(Records contained in a dataset)

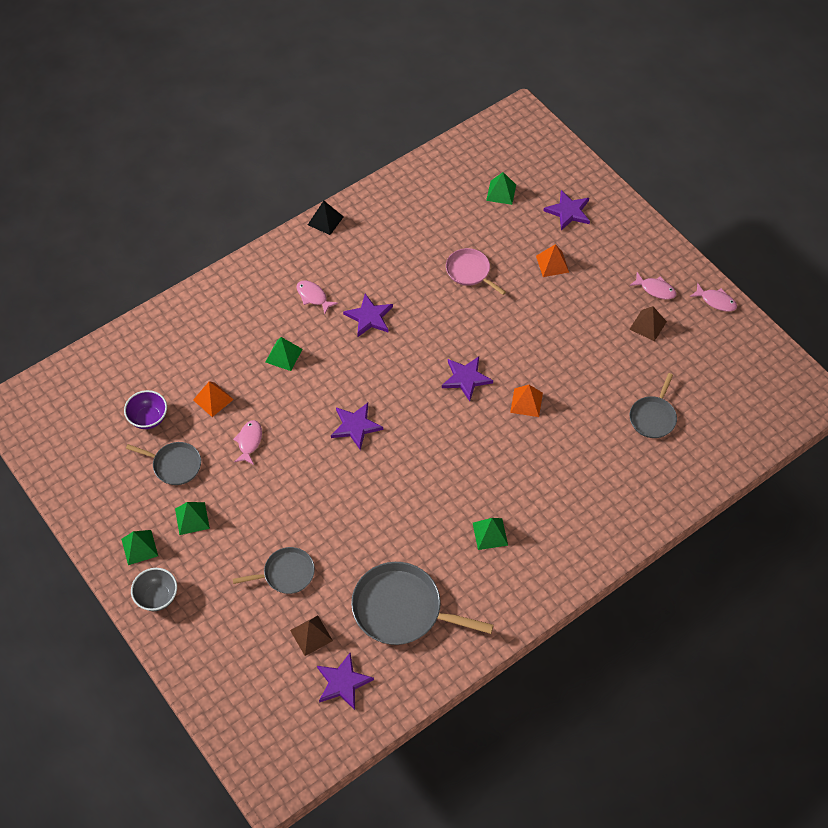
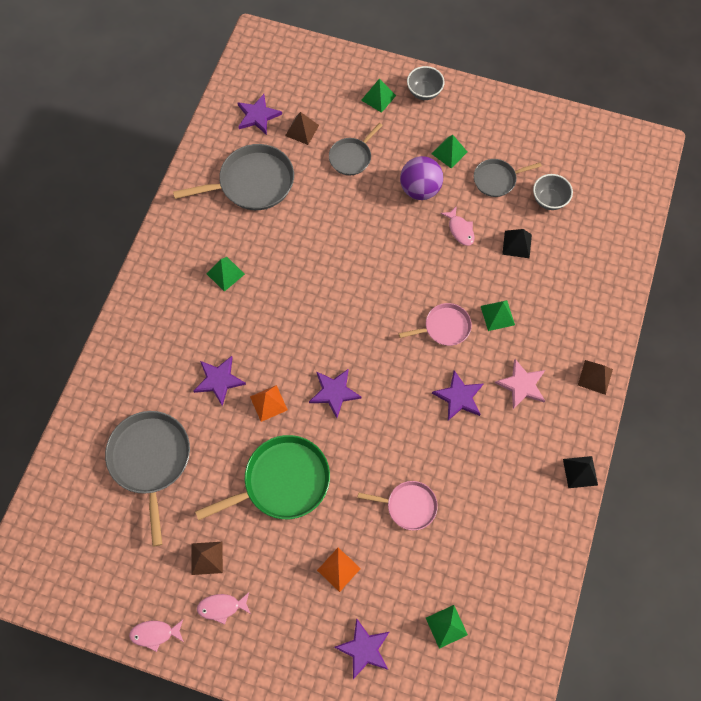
camera: 145 degrees right, 10 degrees up
(139, 547) = (466, 113): green pyramid -> green pyramid (378, 98)
(148, 418) = (549, 200): purple bowl -> grey bowl
(213, 399) = (517, 244): orange pyramid -> black pyramid
(251, 500) = (420, 189): none -> purple ball
(252, 269) = (595, 377): none -> brown pyramid
(313, 296) = (521, 385): pink fish -> pink star
(335, 372) = (444, 327): none -> pink pan
(355, 426) = (391, 293): purple star -> purple star (219, 380)
(555, 341) = (282, 481): none -> green pan
(653, 417) = (151, 460): grey pan -> grey pan, size x1.73

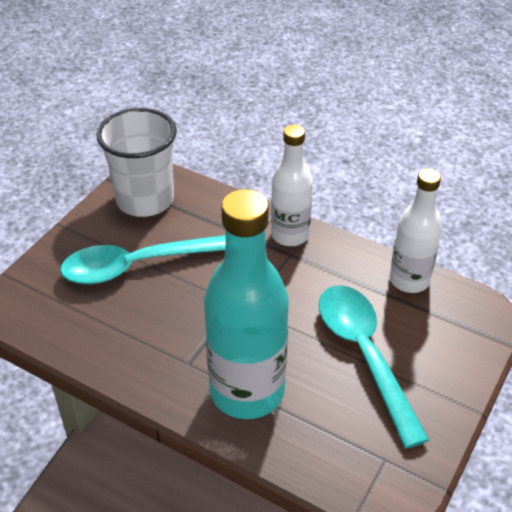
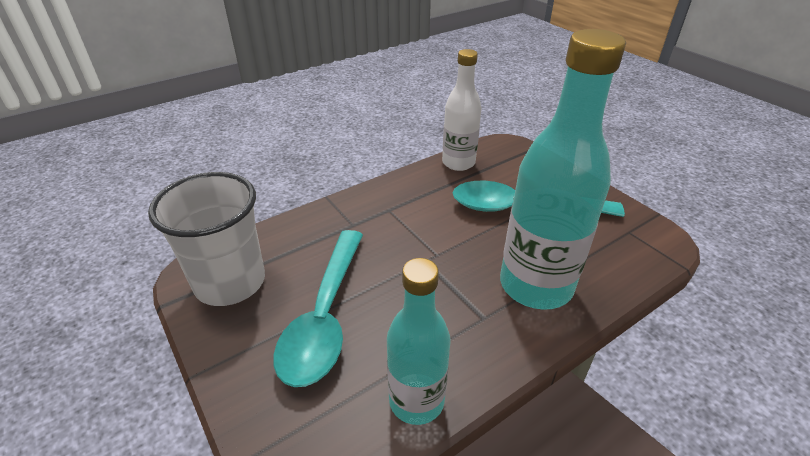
camera: 65 degrees left, 5 degrees down
(86, 345) = (416, 401): none -> turquoise bottle
(290, 235) = (366, 202): white bottle -> none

- **TASK DIRECTIONS**: Work out how many lines above contain "pink"; write only the number.

- **YOUR SOLUTION**: 2